WHAT IS NEEDED: For the word "diode", return each line of the data in which it occurs.

[Extracted records]
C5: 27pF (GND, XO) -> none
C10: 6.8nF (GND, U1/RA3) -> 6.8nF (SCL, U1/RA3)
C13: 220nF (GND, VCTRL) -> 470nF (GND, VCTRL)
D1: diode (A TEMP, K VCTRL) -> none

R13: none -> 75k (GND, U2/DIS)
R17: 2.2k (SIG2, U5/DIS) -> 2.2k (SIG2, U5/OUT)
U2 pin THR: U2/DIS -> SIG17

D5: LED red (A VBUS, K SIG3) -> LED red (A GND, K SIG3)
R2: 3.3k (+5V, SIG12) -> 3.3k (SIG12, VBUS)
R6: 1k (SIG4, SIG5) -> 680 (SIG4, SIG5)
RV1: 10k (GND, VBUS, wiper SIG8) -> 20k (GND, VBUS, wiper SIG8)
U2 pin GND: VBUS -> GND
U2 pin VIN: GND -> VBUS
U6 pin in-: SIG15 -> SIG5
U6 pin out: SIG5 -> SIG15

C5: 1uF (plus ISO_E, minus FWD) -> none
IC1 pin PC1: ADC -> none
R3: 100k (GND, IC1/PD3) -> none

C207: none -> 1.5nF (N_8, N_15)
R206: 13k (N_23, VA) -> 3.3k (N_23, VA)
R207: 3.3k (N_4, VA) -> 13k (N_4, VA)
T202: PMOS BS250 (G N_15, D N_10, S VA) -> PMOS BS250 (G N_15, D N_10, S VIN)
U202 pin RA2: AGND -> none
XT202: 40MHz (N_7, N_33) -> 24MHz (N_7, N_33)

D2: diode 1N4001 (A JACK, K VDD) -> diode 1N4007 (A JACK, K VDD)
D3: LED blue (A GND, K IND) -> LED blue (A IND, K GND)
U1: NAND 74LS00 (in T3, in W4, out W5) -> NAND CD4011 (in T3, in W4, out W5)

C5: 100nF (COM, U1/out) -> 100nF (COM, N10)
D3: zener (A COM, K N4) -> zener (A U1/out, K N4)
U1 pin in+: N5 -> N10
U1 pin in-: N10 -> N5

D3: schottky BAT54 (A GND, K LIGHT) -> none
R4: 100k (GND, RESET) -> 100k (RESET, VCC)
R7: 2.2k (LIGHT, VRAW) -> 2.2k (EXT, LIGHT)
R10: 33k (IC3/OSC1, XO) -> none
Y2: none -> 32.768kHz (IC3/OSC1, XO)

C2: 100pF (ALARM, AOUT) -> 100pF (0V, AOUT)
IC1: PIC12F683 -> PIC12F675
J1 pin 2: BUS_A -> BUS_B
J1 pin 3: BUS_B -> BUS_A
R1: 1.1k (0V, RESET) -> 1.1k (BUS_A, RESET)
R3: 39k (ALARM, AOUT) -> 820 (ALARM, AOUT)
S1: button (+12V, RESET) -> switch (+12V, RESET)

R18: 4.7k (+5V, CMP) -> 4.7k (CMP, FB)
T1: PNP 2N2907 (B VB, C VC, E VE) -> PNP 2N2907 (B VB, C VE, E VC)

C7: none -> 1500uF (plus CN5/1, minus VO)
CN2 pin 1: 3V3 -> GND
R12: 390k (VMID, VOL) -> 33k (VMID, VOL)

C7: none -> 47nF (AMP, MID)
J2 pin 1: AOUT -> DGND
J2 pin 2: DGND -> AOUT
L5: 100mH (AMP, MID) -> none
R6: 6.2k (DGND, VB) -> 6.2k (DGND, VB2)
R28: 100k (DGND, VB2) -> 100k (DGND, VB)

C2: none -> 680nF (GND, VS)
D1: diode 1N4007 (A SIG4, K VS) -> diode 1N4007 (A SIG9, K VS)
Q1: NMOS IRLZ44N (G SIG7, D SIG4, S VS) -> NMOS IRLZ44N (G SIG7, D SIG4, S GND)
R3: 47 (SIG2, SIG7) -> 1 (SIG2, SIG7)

SOLUTION FOR THIS PROBLEM:
D1: diode (A TEMP, K VCTRL) -> none
D2: diode 1N4001 (A JACK, K VDD) -> diode 1N4007 (A JACK, K VDD)
D1: diode 1N4007 (A SIG4, K VS) -> diode 1N4007 (A SIG9, K VS)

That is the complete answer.